:: What the task asks ::
In the records below, find the line that contains "none -> pink plate A10:C10 level 1" and the line that contains "none -> yellow brick G7 level 1", then retype exactly those two lines and every line between them.

:: Given records ::

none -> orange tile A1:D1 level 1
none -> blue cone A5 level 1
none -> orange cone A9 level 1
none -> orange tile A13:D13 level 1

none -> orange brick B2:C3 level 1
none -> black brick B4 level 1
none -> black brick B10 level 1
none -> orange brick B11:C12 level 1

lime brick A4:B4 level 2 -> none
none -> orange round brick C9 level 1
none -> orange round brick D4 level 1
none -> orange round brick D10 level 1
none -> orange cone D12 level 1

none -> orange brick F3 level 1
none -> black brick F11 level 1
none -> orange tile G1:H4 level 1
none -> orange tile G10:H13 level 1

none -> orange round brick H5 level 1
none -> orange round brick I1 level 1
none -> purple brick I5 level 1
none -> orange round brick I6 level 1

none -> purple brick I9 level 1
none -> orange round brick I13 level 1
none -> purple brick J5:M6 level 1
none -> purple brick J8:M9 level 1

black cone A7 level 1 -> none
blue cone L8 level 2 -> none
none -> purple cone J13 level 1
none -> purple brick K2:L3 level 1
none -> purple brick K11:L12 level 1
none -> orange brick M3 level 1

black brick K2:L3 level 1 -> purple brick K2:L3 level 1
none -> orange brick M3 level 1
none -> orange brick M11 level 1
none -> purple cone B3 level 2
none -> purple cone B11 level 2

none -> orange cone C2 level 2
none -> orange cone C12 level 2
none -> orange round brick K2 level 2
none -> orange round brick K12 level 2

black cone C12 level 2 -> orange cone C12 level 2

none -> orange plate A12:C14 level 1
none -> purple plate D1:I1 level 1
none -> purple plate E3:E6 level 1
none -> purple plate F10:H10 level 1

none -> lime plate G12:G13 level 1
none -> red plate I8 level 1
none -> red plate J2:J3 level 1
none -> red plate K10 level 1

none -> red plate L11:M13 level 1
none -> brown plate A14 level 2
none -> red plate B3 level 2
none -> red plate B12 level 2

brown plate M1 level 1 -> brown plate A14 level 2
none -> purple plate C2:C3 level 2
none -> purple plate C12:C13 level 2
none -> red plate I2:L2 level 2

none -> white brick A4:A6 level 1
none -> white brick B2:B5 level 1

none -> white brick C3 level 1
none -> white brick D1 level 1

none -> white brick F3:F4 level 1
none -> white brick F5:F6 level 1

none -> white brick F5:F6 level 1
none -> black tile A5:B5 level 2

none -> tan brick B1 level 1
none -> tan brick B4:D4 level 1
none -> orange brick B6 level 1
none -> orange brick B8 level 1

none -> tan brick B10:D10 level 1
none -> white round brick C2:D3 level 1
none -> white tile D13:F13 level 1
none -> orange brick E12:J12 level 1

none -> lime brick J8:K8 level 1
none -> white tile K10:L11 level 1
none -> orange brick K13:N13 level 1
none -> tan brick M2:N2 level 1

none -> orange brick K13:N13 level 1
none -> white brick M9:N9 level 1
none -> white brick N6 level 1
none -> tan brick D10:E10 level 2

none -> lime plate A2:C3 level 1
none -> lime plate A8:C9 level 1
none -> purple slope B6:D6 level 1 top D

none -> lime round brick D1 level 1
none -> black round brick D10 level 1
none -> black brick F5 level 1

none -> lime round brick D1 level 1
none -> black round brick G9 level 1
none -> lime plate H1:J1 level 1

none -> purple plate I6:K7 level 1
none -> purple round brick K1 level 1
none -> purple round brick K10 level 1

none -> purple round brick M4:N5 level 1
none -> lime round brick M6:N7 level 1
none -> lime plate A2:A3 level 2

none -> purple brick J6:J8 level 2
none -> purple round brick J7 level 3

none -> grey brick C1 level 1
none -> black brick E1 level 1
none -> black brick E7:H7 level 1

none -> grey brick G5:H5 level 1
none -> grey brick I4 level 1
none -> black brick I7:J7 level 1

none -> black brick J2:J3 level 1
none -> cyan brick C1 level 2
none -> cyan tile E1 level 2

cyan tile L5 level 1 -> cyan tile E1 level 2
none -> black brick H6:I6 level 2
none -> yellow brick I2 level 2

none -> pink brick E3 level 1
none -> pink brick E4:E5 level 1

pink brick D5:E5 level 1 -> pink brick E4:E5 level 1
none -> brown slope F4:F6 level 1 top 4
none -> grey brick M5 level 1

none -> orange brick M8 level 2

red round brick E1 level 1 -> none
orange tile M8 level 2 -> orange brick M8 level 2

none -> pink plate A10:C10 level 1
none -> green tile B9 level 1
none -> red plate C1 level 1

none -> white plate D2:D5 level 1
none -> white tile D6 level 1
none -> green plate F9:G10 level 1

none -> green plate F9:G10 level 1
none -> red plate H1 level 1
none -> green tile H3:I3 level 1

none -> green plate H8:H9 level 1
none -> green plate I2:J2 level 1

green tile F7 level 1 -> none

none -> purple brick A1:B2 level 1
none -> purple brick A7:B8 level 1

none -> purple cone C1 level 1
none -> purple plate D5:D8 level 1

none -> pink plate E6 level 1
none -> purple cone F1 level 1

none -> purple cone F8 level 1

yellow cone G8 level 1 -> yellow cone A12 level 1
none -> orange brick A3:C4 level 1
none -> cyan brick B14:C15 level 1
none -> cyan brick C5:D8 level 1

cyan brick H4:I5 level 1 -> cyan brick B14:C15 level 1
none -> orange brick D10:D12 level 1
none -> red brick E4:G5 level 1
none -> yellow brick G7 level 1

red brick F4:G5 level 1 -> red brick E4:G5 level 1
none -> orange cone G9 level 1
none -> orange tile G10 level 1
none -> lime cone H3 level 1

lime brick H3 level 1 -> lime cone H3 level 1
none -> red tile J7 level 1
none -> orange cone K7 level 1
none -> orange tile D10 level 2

:: Exercise response ::
none -> pink plate A10:C10 level 1
none -> green tile B9 level 1
none -> red plate C1 level 1

none -> white plate D2:D5 level 1
none -> white tile D6 level 1
none -> green plate F9:G10 level 1

none -> green plate F9:G10 level 1
none -> red plate H1 level 1
none -> green tile H3:I3 level 1

none -> green plate H8:H9 level 1
none -> green plate I2:J2 level 1

green tile F7 level 1 -> none

none -> purple brick A1:B2 level 1
none -> purple brick A7:B8 level 1

none -> purple cone C1 level 1
none -> purple plate D5:D8 level 1

none -> pink plate E6 level 1
none -> purple cone F1 level 1

none -> purple cone F8 level 1

yellow cone G8 level 1 -> yellow cone A12 level 1
none -> orange brick A3:C4 level 1
none -> cyan brick B14:C15 level 1
none -> cyan brick C5:D8 level 1

cyan brick H4:I5 level 1 -> cyan brick B14:C15 level 1
none -> orange brick D10:D12 level 1
none -> red brick E4:G5 level 1
none -> yellow brick G7 level 1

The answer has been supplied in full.